- What is expected -
State how many lines in the data below contain the string "pizz", giving only the number. The match is case-sensitive.

- Material provided -
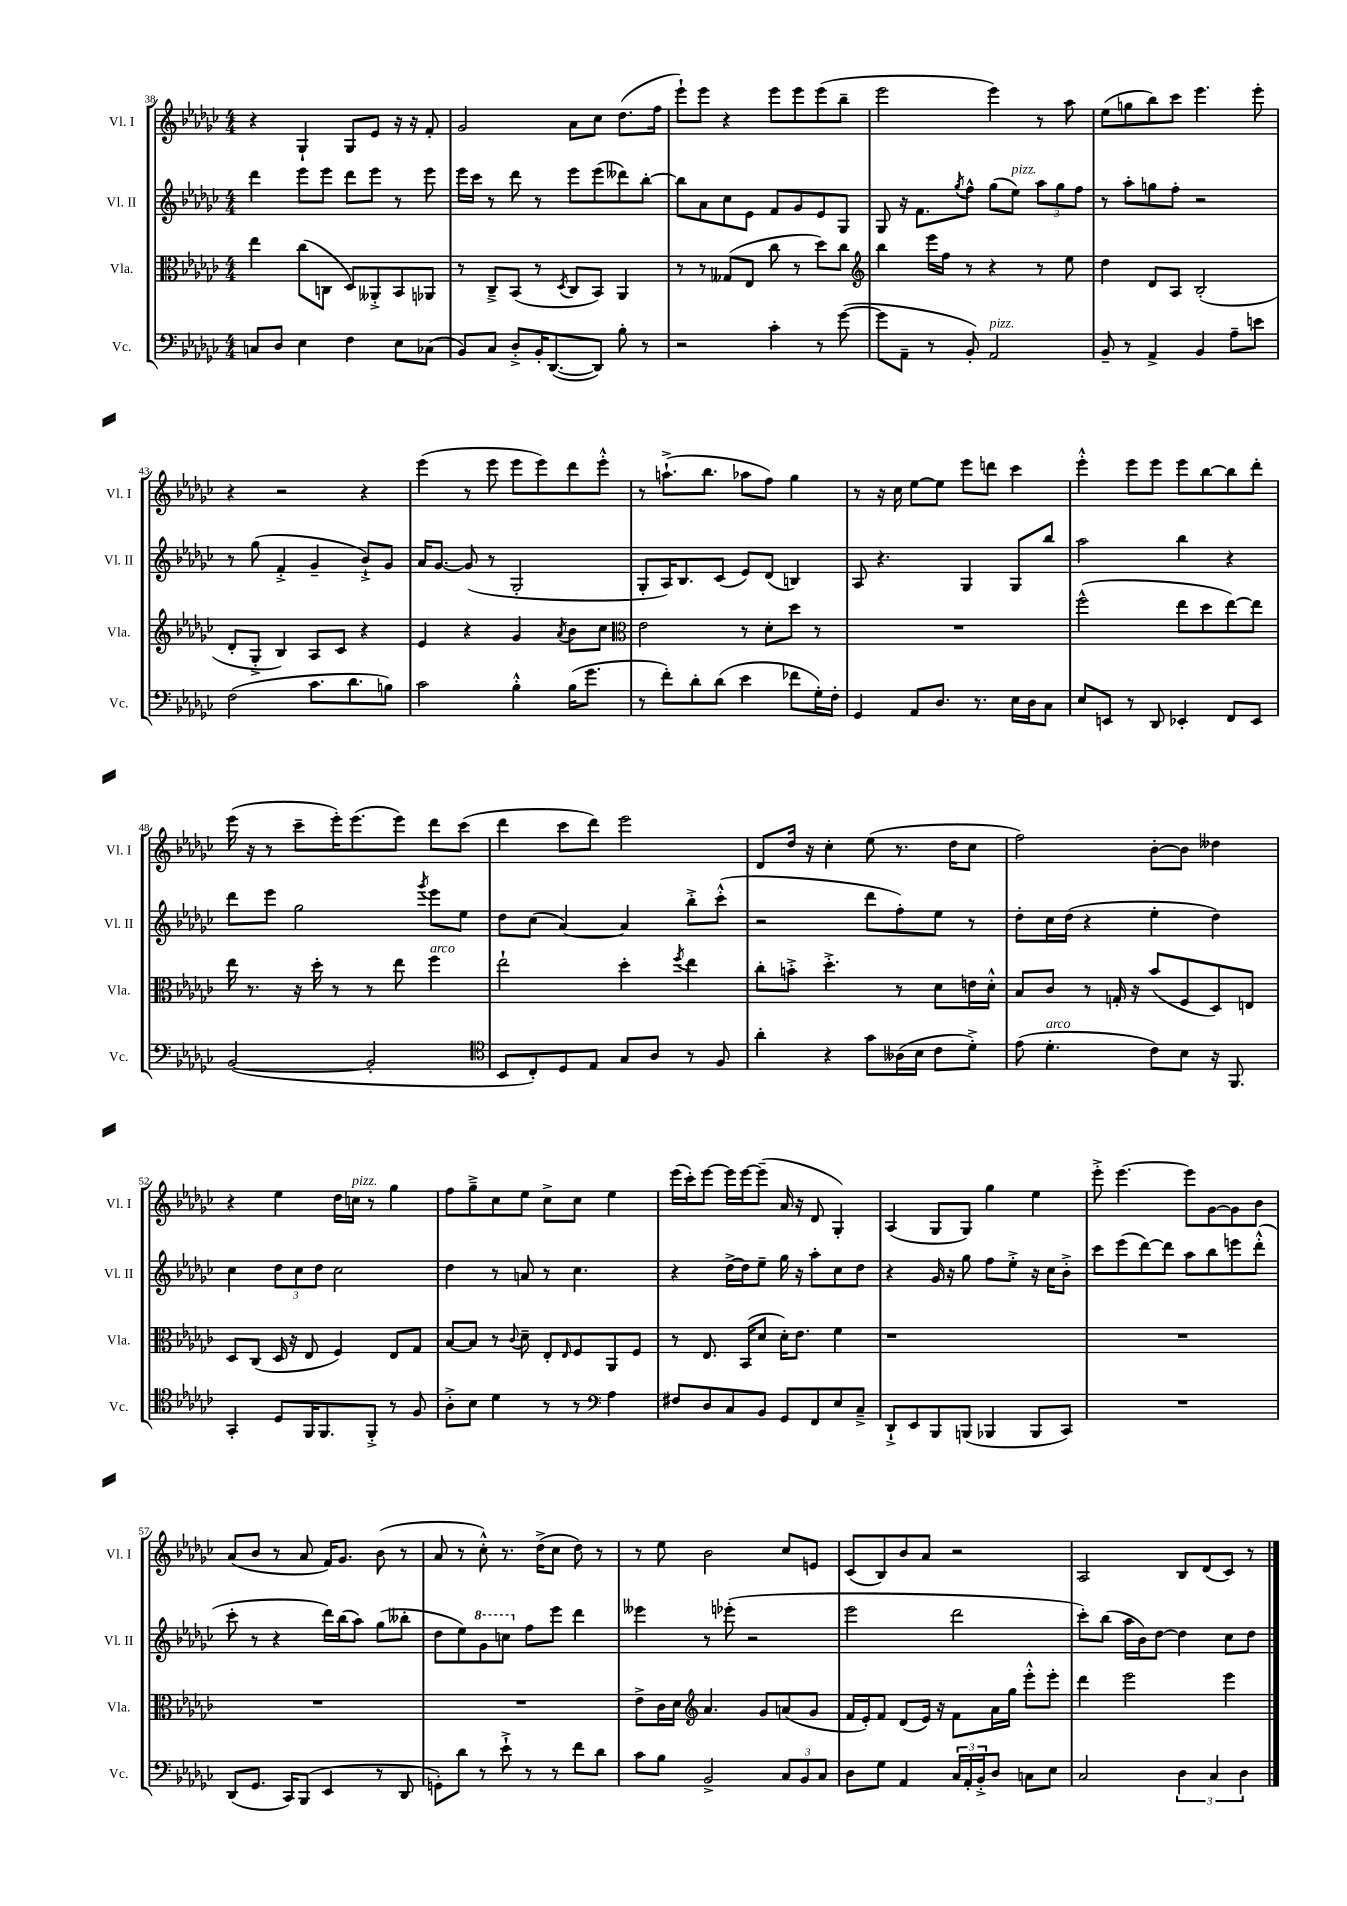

**kern	**kern	**kern	**kern
*part4	*part3	*part2	*part1
*staff4	*staff3	*staff2	*staff1
*I"Vc.	*I"Vla.	*I"Vl. II	*I"Vl. I
*I'Vc.	*I'Vla.	*I'Vl. II	*I'Vl. I
*clefF4	*clefC3	*clefG2	*clefG2
*k[b-e-a-d-g-c-]	*k[b-e-a-d-g-c-]	*k[b-e-a-d-g-c-]	*k[b-e-a-d-g-c-]
*M4/4	*M4/4	*M4/4	*M4/4
=38	=38	=38	=38
8Cn/L	4ee-\	4ddd-\	4r
8D-/J	.	.	.
4E-\	(8cc-\L	8eee-\L	4G-`/
.	8Cn\J	8eee-\J	.
4F\	8D-/L)	8ddd-\L	8G-/L
.	8AA--X'^/	8eee-\J	8e-/J
8E-\L	8BB-/	8r	16r
.	.	.	16r
(8C-X\J	8AA-X/J	8eee-\	8f'/
=39	=39	=39	=39
8BB-/L)	8r	16eee-\LL	2g-/
.	.	16ccc-\JJ	.
8C-/J	8C-~^/L	8r	.
8D-'^/L	(8BB-/J	8ddd-\	.
16BB-'/K	8r	8r	.
([8.DD-/	.	.	.
.	8qD-/	.	.
.	8C-/L	8eee-\L	8a-\L
8DD-/J])	8BB-/J)	(8eee-\	8cc-\J
8B-'\	4AA-/	8ddd--X\)	(8.dd-\L
8r	.	[8bb-'\J	.
.	.	.	16ff\Jk
=40	=40	=40	=40
2r	8r	8bb-\L]	8eee-`\L)
.	8r	8a-\	8eee-\J
.	(8G--X/L	8cc-\	4r
.	8E-/J	8e-\J	.
4c-'\	8cc-\	8f/L	8eee-\L
.	8r	8g-/	8eee-\
8r	8dd-\L)	8e-/	(8eee-\
([8g-\	8cc-\J	8G-/J	8bb-~\J
=41	=41	=41	=41
*	*clefG2	*	*
8g-\L]	4bb-\	8G-/	2eee-\
8AA-~\J	.	16r	.
.	.	8.f\L	.
8r	16eee-\LL	.	.
.	16ff\JJ	.	.
.	.	8qgg-/	.
8BB-'/)	8r	8ff^^\J	.
!LO:TX:a:i:t=pizz.	!	!	!
2AA-/	4r	(8gg-\L	4eee-\)
!	!	!LO:TX:a:i:t=pizz.	!
.	.	8ee-\J)	.
.	8r	12aa-\L	8r
.	.	12gg-\	.
.	8ee-\	.	8aa-\
.	.	12ff\J	.
=42	=42	=42	=42
8BB-~/	4dd-\	8r	(8ee-\L
8r	.	8aa-'\L	8ggn\
4AA-^/	8d-/L	8ggn\	8bb-\)
.	8A-/J	8ff'\J	8ccc-\J
4BB-/	(2B-'/	2r	4.eee-\
8A-~\L	.	.	.
8en\J	.	.	8eee-'\
!!LO:LB:g=z
=43	=43	=43	=43
(2F\	8d-'/L	8r	4r
.	8G-'^/J	(8gg-\	.
.	4B-/)	4f'^/	2r
8.c-\L	8A-/L	4g-~/	.
.	8c-/J	.	.
8.d-\	.	.	.
.	4r	8b-`^/L)	4r
8Bn\J)	.	8g-/J	.
=44	=44	=44	=44
2c-\	4e-/	16a-/KL	(4eee-\
.	.	[8.g-/J	.
.	4r	(8g-/]	8r
.	.	8r	8eee-\
4B-'^^\	4g-/	2G-'/	8eee-\L
.	.	.	8eee-\)
.	8qa-/	.	.
(16B-\KL	8b-\L	.	8ddd-\
8.g-\J	.	.	.
.	8cc-\J	.	8eee-'^^\J
=45	=45	=45	=45
*	*clefC3	*	*
8r	2e-\	8G-'/L	8r
8f'\L)	.	16A-/K)	(8.aan`^\L
.	.	8.B-/	.
8d-'\	.	.	.
.	.	.	8.bb-\J
(8d-\J	.	(8c-/J	.
4e-\	8r	8e-/L)	8aa-X\L
.	8d-'\L	(8d-/J	8ff\J)
8f-X\L	8dd-\J	4Bn/)	4gg-\
16G-'\L)	8r	.	.
16F'\JJ	.	.	.
=46	=46	=46	=46
4GG-/	1r	8A-/	8r
.	.	4.r	16r
.	.	.	16cc-\
8AA-/L	.	.	[8ee-\L
8.D-/J	.	.	8ee-\J]
.	.	4G-/	8eee-\L
8.r	.	.	.
.	.	.	8dddn\J
16E-\LL	.	8G-/L	4ccc-\
16D-\J	.	.	.
8C-\J	.	8bb-/J	.
=47	=47	=47	=47
8E-/L	(2ff^^\	2aa-\	4eee-'^^\
8EEn/J	.	.	.
8r	.	.	8eee-\L
8DD-/	.	.	8eee-\J
4EE-X'/	8ee-\L	4bb-\	8eee-\L
.	8dd-\	.	[8bb-\
8FF/L	[8ee-\)	4r	8bb-\]
8EE-/J	8ee-\J]	.	8ddd-'\J
!!LO:LB:g=z
=48	=48	=48	=48
([2BB-/	16ee-\	8ddd-\L	(16eee-\
.	8.r	.	16r
.	.	8eee-\J	8r
.	16r	2gg-\	8ccc-~\L
.	16dd-'\	.	.
.	8r	.	16eee-'\K)
.	.	.	(8.eee-\
2BB-'/]	8r	.	.
.	8ee-\	.	8eee-\J)
.	.	8qggg-/	.
!	!LO:TX:a:i:t=arco	!	!
.	4ff\	8eee-\L	8ddd-\L
.	.	8ee-\J	(8ccc-\J
=49	=49	=49	=49
*clefC4	*	*	*
8BB-/L	2ee-`\	8dd-\L	4ddd-\
8C-'/)	.	(8cc-\J	.
8D-/	.	[4a-/)	8ccc-\L
8E-/J	.	.	8ddd-\J)
8G-/L	4dd-'\	4a-/]	2eee-\
8A-/J	.	.	.
.	8qff/	.	.
8r	4ee-\	8bb-'^\L	.
8F/	.	(8ccc-'^^\J	.
=50	=50	=50	=50
4a-'\	8cc-'\L	2r	8d-/L
.	8bn'^\J	.	16dd-/Jk
.	.	.	16r
4r	4.dd-'^\	.	4cc-'\
8g-\L	.	8ddd-\L	(8ee-\
(16A--X\L	8r	8ff'\)	8.r
16B-\JJ	.	.	.
8c-\L	8d-\L	8ee-\J	.
.	.	.	16dd-\KL
8d-'^\J)	16en\L	8r	8cc-\J
.	16d-'^^\JJ	.	.
=51	=51	=51	=51
(8e-\	8B-/L	8dd-'\L	2ff\)
!LO:TX:a:i:t=arco	!	!	!
4.d-'\	8c-/J	16cc-\L	.
.	.	(16dd-\JJ	.
.	8r	4r	.
.	16Gn'/	.	.
.	16r	.	.
8c-\L)	(8b-/L	4ee-'\	[8b-'\L
8B-\J	8F/	.	8b-\J]
16r	8D-/)	4dd-\)	4dd--X\
8.FF/	.	.	.
.	8En/J	.	.
!!LO:LB:g=z
=52	=52	=52	=52
4GG-'/	8D-/L	4cc-\	4r
.	(8C-/J	.	.
8D-/L	16D-/	12dd-\L	4ee-\
.	16r	.	.
.	.	12cc-\	.
16FF/K	8E-/	.	.
.	.	12dd-\J	.
8.FF/	.	.	.
.	4F/)	2cc-\	16dd-\LL
!	!	!	!LO:TX:a:i:t=pizz.
.	.	.	16ccn\JJ
8FF'^/J	.	.	8r
8r	8E-/L	.	4gg-\
8F/	8G-/J	.	.
=53	=53	=53	=53
8A-'^\L	[8B-/L	4dd-\	8ff\L
8B-\J	8B-/J]	.	8gg-~^\
4d-\	8r	8r	8cc-\
.	8qqc-/	.	.
.	8d-~\	8an/	8ee-\J
8r	8E-'/L	8r	8cc-^\L
.	16qqE-/	.	.
8r	8F/	4.cc-\	8cc-\J
*clefF4	*	*	*
4A-\	8AA-/	.	4ee-\
.	8F/J	.	.
=54	=54	=54	=54
8F#X/L	8r	4r	(16eee-\LL
.	.	.	16ccc-'\J)
8D-/	8.E-/	.	[8eee-\J
8C-/	.	[16dd-^\LL	16eee-\LL]
.	(16BB-/KL	16dd-\J]	[16eee-\J
8BB-/J	8d-/J	8ee-~\J	(8eee-~\J]
8GG-/L	16d-'\KL)	16gg-\	16a-/
.	8.e-\J	16r	16r
8FF/	.	8aa-'\L	8d-/
8E-/	4f\	8cc-\	4G-'/)
8C-~^/J	.	8dd-\J	.
=55	=55	=55	=55
8DD-`^/L	1r	4r	(4A-/
8EE-/	.	.	.
8BBB-/	.	16g-/	8G-/L
.	.	16r	.
(8BBBn/J	.	8gg-\	8G-/J)
4BBB-X/	.	8ff\L	4gg-\
.	.	8ee-'^\J	.
8BBB-/L	.	16r	4ee-\
.	.	16cc-\KL	.
8CC-/J)	.	8b-'^\J	.
=56	=56	=56	=56
1r	1r	8ccc-\L	8eee-'^\
.	.	(8eee-\	[4.eee-\
.	.	[8ddd-\)	.
.	.	8ddd-\J]	.
.	.	8aa-\L	8eee-\L]
.	.	8bb-\	[8g-\
.	.	8eeen\	8g-\]
.	.	(8ddd-'^^\J	8b-\J
!!LO:LB:g=z
=57	=57	=57	=57
(8DD-/L	1r	8ccc-'\	(8a-/L
8.GG-/J	.	8r	8b-/J
.	.	4r	8r
16CC-/KL)	.	.	.
(8BBB-/J	.	.	8a-/
4EE-/	.	16ddd-\LL)	16f/KL)
.	.	(16bb-\J	8.g-/J
.	.	8aa-\J)	.
8r	.	(8gg-\L	(8b-\
8DD-/	.	8bb--X'\J	8r
=58	=58	=58	=58
8GGn'\L)	1r	8dd-\L	8a-/
8d-\J	.	8ee-\)	8r
*	*	*8va	*
8r	.	8gg-\	8cc-'^^\)
8e-`^\	.	8cccn\J	8.r
*	*	*X8va	*
8r	.	8ff\L	.
.	.	.	(16dd-^\KL
8r	.	8eee-\J	8cc-\J
8f\L	.	4ddd-\	8dd-\)
8d-\J	.	.	8r
=59	=59	=59	=59
8c-\L	8e-^\L	4eee--X\	8r
8B-\J	16c-\L	.	8ee-\
.	16d-\JJ	.	.
*	*clefG2	*	*
2BB-^/	4.a-/	8r	2b-\
.	.	(8eee-X'\	.
.	.	2r	.
.	8g-/L	.	.
12C-/L	(8an/	.	8cc-/L
12BB-/	.	.	.
.	8g-/J	.	8en/J
12C-/J	.	.	.
=60	=60	=60	=60
8D-\L	16f/LL	2eee-\	(8c-/L
.	16e-'/J)	.	.
8G-\J	8f/J	.	8B-/)
4AA-/	(8d-/L	.	8b-/
.	16e-/Jk)	.	8a-/J
.	16r	.	.
24C-/LL	8f\L	2ddd-\	2r
24AA-'/	.	.	.
24BB-'^/J	.	.	.
8D-/J	16a-\L	.	.
.	16gg-\JJ	.	.
8Cn\L	8eee-'^^\L	.	.
8E-\J	8eee-'\J	.	.
=61	=61	=61	=61
2C-/	4ddd-\	8ccc-'\L)	2A-/
.	.	(8bb-\J	.
.	2eee-\	16aa-\LL	.
.	.	16b-\J)	.
.	.	[8dd-\J	.
6D-\	.	4dd-\]	8B-/L
.	.	.	(8d-/
6C-/	.	.	.
.	4eee-\	8cc-\L	8c-/J)
6D-\	.	.	.
.	.	8dd-\J	8r
==	==	==	==
*-	*-	*-	*-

- Reply to the exercise -
3